The problem:
Write out again, exactly as they appear, the lines from the start of the data below through the line with "red pear [273,237,330,329]"; no pictures.

---

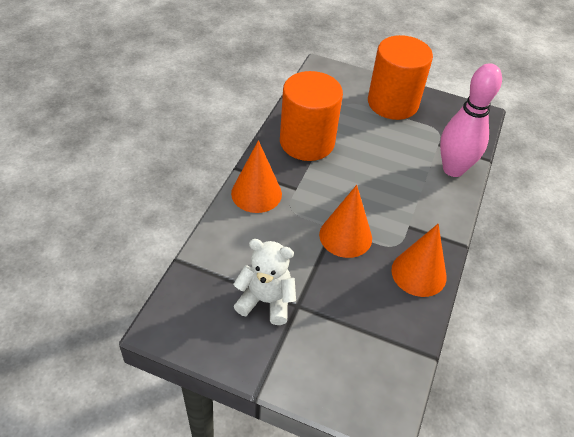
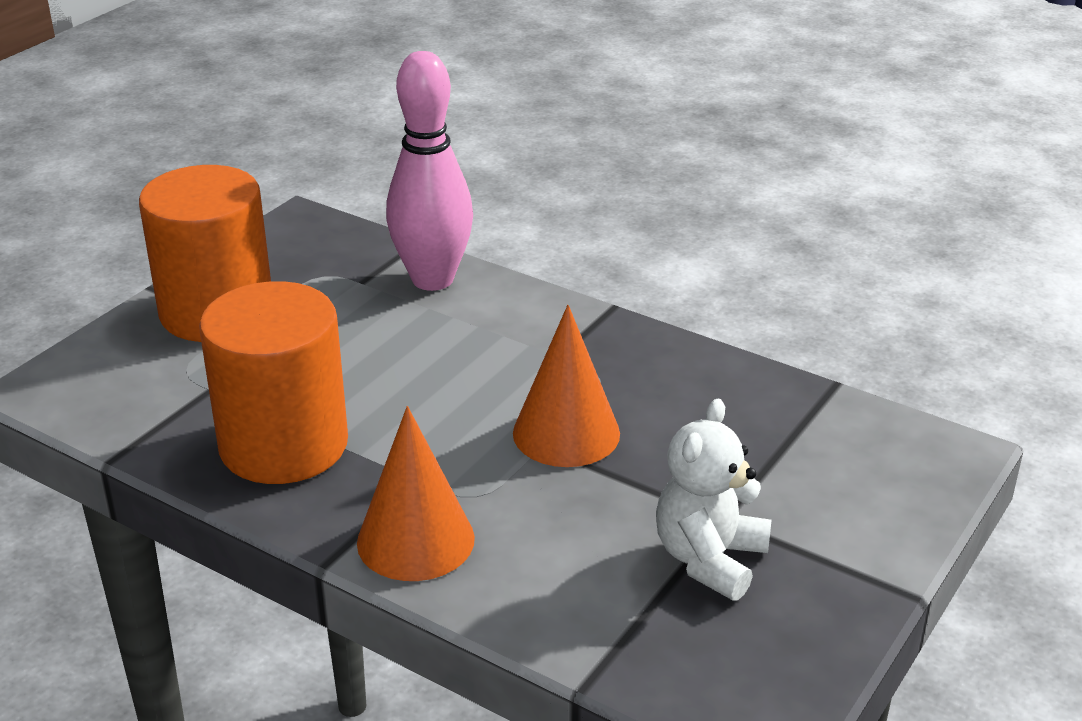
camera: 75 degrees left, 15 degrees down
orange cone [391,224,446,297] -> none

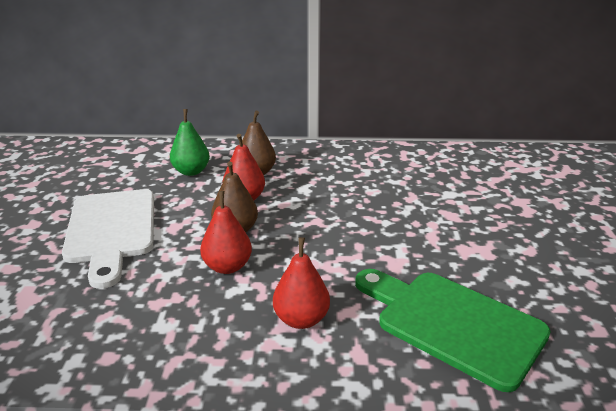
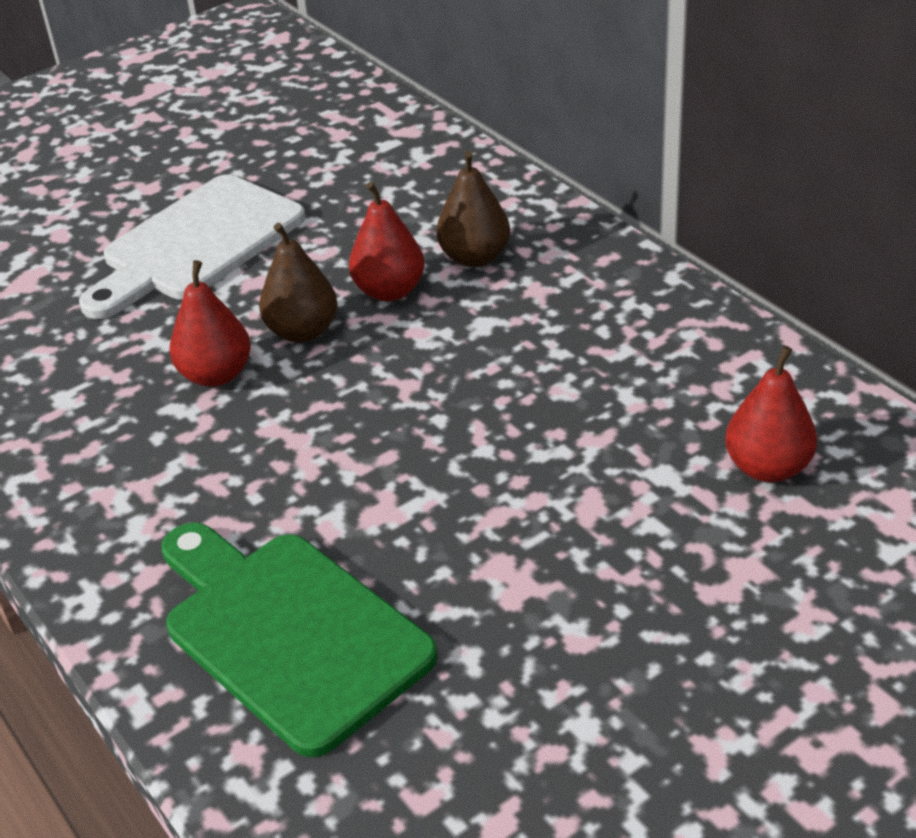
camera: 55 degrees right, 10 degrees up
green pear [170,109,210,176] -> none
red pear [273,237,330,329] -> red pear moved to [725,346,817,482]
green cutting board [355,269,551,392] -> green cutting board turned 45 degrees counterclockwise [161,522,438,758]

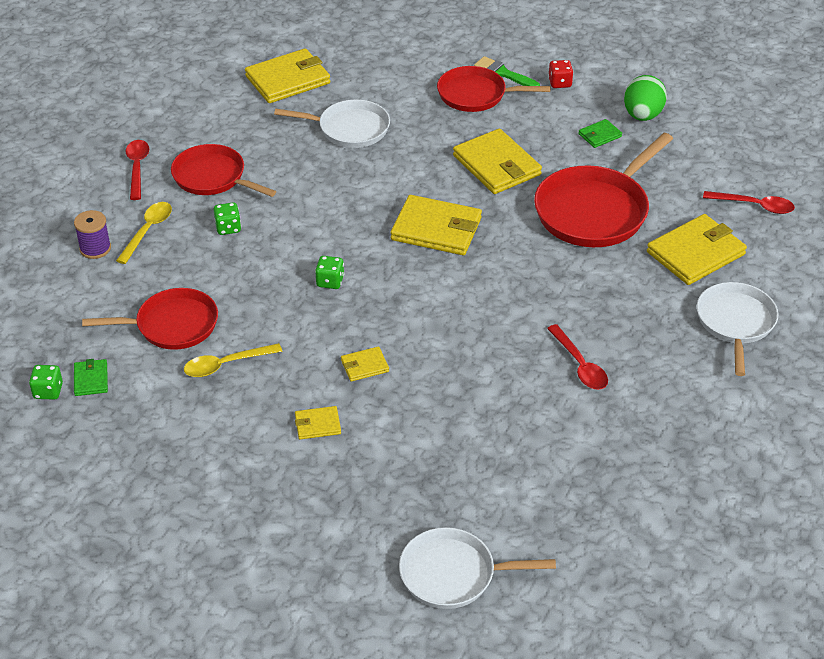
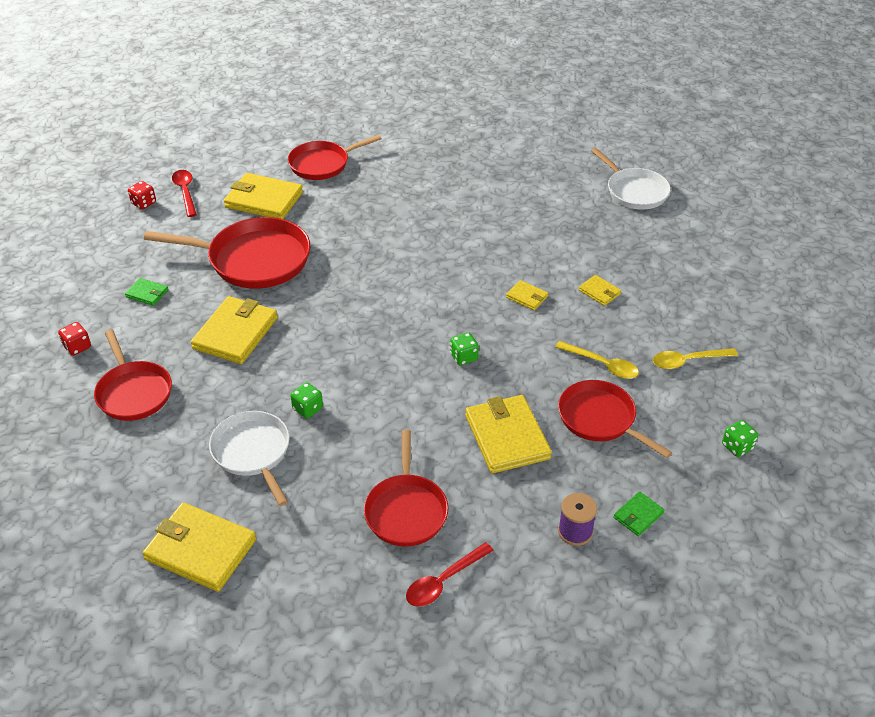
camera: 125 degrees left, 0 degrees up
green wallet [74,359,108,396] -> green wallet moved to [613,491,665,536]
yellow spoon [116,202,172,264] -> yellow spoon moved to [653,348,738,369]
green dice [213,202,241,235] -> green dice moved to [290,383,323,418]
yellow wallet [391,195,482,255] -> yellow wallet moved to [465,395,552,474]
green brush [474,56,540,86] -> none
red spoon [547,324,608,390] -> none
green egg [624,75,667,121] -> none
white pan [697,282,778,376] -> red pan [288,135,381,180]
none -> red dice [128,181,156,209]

---

Reply to the exercise:
camera: 75 degrees left, 15 degrees down
orange cone [391,224,446,297] -> none

camera: 55 degrees right, 10 degrees up
green pear [170,109,210,176] -> none
red pear [273,237,330,329] -> red pear moved to [725,346,817,482]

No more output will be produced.